**The problem**
Among the lines below, count those containing the word "DGND". Give the number only.

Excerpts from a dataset
%%

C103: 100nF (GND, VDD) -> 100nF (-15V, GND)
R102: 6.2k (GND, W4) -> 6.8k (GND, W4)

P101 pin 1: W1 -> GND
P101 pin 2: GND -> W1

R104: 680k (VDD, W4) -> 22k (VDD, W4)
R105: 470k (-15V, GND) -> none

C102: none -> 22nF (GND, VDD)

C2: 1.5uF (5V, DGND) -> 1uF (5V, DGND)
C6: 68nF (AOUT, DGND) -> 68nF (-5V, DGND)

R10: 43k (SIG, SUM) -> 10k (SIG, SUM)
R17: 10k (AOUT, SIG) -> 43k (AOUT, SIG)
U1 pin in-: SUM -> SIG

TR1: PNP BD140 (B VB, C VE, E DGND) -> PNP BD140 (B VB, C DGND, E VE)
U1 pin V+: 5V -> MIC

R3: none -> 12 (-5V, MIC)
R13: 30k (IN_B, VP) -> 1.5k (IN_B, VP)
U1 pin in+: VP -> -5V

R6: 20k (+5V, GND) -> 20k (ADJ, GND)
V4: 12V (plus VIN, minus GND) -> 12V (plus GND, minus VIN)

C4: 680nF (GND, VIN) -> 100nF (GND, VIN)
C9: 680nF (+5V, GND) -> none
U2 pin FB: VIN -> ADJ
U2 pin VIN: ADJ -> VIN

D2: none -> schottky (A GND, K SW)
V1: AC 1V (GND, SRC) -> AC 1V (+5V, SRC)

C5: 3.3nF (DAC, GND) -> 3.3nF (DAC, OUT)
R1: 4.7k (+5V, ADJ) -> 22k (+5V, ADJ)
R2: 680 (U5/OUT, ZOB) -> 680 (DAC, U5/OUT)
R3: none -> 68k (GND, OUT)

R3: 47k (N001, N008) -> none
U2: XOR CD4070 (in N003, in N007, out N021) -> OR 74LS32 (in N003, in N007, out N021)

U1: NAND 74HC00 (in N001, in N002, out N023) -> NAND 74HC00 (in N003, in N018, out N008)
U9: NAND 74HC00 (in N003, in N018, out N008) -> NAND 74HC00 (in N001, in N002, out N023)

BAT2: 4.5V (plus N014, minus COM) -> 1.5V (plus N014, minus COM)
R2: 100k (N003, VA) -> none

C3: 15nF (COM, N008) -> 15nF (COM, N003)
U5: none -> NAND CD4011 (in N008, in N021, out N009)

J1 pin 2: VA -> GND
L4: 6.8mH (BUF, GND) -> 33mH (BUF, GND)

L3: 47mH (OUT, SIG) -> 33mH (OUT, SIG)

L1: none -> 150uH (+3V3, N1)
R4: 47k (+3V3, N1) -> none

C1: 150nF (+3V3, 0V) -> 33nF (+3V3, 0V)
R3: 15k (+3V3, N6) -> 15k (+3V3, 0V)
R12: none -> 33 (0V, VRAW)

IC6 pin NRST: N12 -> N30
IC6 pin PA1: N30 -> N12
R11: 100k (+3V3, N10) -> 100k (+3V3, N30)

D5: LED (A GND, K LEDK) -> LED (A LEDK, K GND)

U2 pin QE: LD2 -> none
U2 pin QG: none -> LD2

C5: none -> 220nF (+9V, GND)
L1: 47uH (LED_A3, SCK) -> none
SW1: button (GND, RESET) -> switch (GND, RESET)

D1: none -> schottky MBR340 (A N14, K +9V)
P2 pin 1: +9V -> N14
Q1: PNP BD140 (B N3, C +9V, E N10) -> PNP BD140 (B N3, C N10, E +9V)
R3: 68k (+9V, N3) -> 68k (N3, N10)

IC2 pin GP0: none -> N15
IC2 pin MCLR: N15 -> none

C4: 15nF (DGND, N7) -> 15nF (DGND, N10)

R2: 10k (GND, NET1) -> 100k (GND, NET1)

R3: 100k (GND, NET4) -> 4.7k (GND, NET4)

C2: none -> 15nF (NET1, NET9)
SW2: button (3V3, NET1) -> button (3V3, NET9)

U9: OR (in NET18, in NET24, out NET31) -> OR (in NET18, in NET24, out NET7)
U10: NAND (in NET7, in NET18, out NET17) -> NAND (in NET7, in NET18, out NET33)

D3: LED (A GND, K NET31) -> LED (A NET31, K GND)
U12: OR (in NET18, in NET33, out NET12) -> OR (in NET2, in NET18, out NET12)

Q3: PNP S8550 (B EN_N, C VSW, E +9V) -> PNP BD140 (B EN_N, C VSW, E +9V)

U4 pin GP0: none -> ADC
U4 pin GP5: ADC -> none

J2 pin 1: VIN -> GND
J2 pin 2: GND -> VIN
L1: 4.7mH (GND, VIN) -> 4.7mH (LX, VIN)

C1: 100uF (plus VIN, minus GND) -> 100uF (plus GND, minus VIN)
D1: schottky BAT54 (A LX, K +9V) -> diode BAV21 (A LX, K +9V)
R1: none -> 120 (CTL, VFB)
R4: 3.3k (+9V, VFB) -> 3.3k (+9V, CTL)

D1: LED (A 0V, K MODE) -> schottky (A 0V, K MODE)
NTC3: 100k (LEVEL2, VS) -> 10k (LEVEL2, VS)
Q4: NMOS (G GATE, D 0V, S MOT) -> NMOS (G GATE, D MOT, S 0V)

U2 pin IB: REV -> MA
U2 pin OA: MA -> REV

%%

**Result of this task**
4